## PROBLEM
Among the records that follow, find each line holding the word "plant" and copy it.

^^^^^^^^

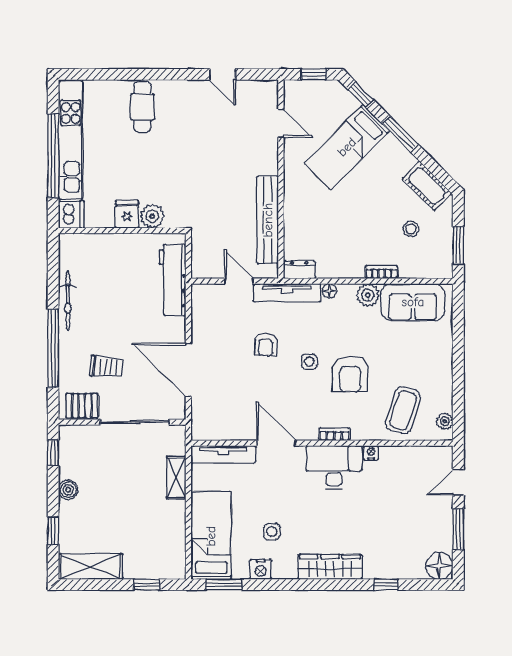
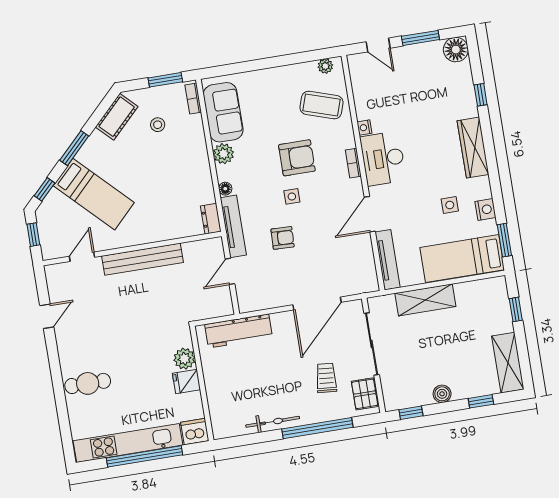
bench: (268, 220) -> (143, 259), moved
bookcase: (381, 272) -> (193, 99), moved
shelving: (176, 478) -> (425, 300), width x1.50, depth x1.33

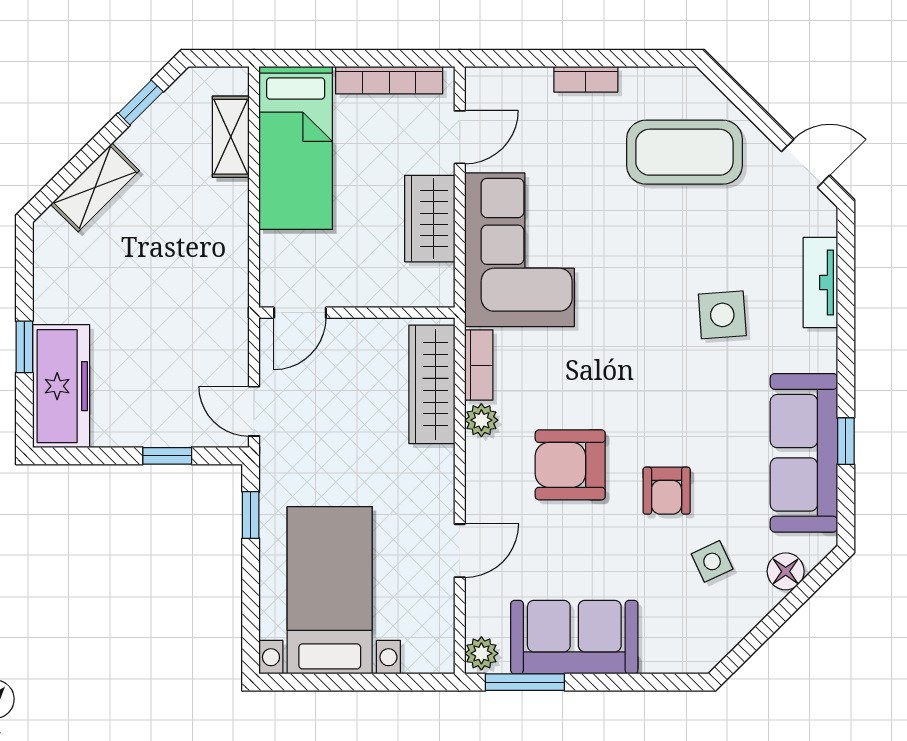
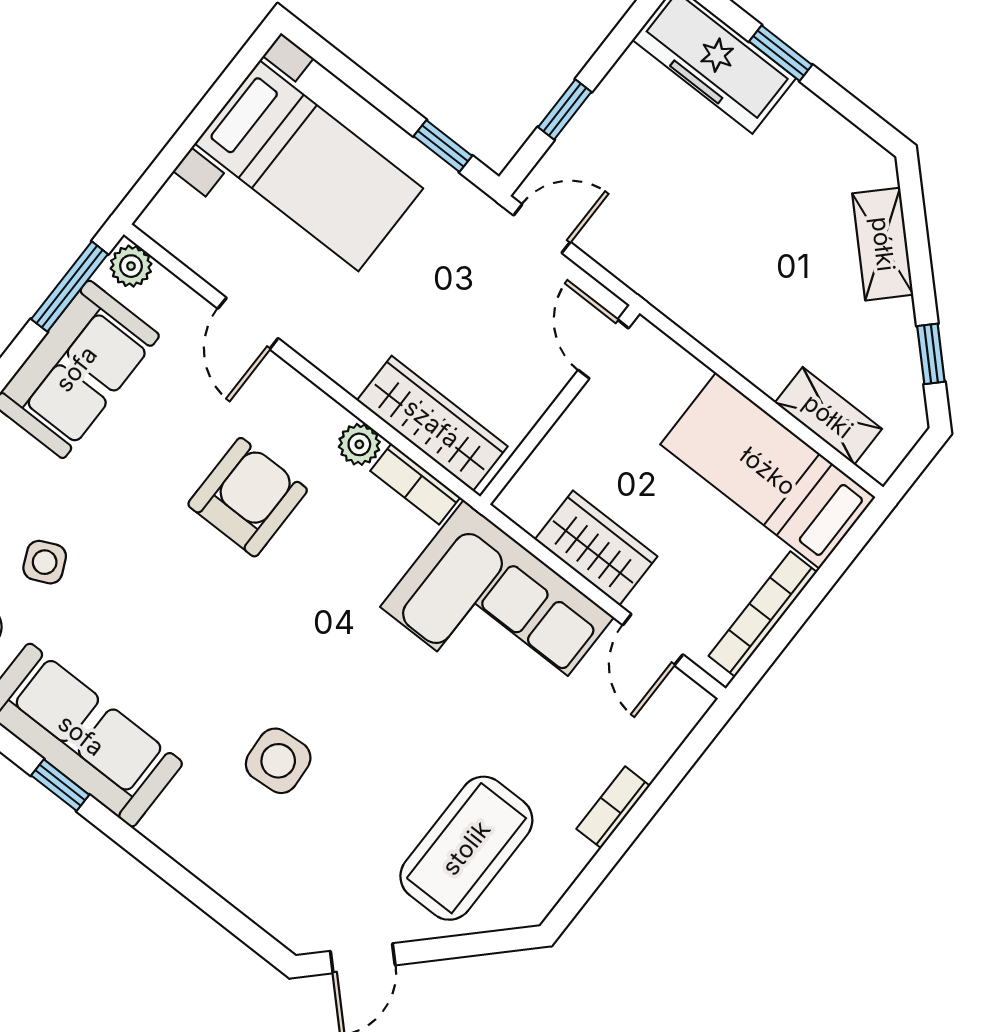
tv unit: (820, 283) -> (235, 882), removed
armchair: (667, 491) -> (149, 572), removed

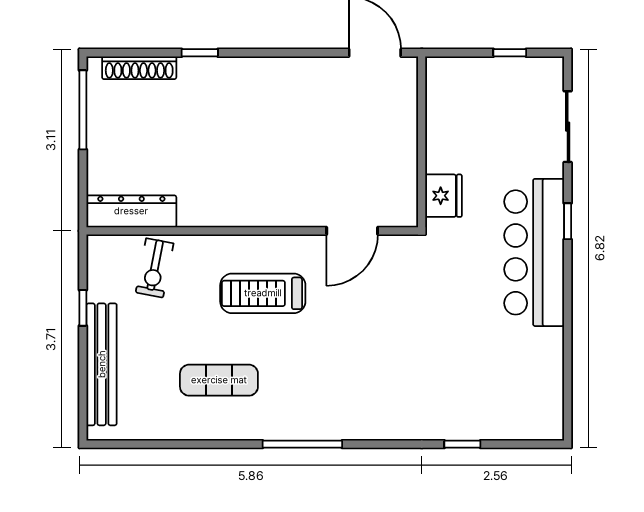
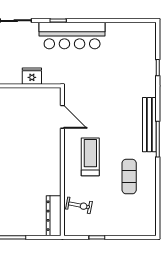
fridge: (443, 196) -> (32, 76), moved
treadmill: (263, 293) -> (90, 157), turned 180
bench: (102, 364) -> (149, 125), moved, turned 90

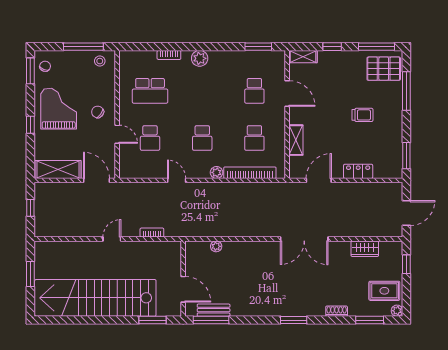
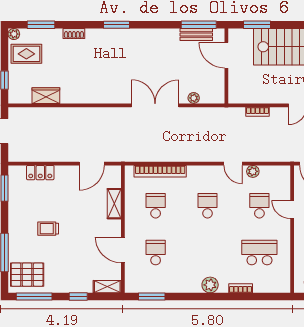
locker: (358, 171) -> (40, 173), moved
plant: (217, 172) -> (253, 171), moved
double door: (304, 239) -> (155, 105), moved

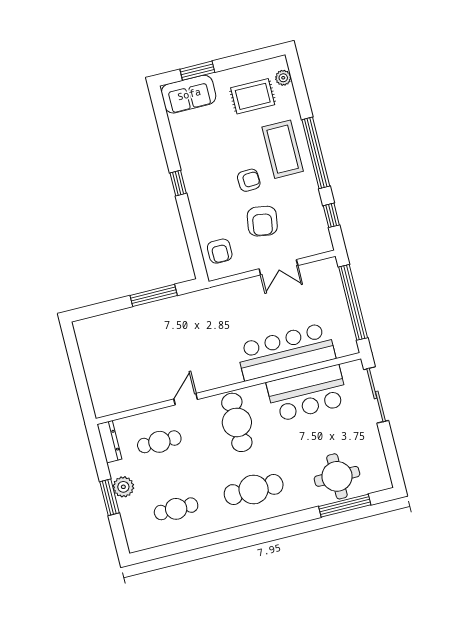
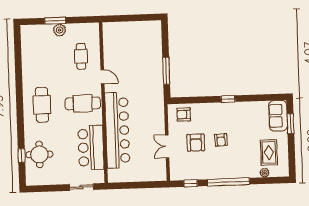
plant: (283, 78) -> (265, 173), moved
coffee table: (283, 149) -> (235, 163), removed
armchair: (262, 221) -> (196, 143), turned -99
window: (353, 302) -> (138, 185), removed
bar counter: (286, 352) -> (117, 130), width x1.36
sliding door: (376, 395) -> (82, 187), width x0.73
dresser: (109, 442) -> (87, 27), removed
window: (345, 506) -> (22, 155), width x0.46
cafe table: (176, 509) -> (40, 58), removed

^^^^^^^^

## ANSWER SECTION
plant: (217, 172) -> (253, 171), moved
plant: (283, 78) -> (265, 173), moved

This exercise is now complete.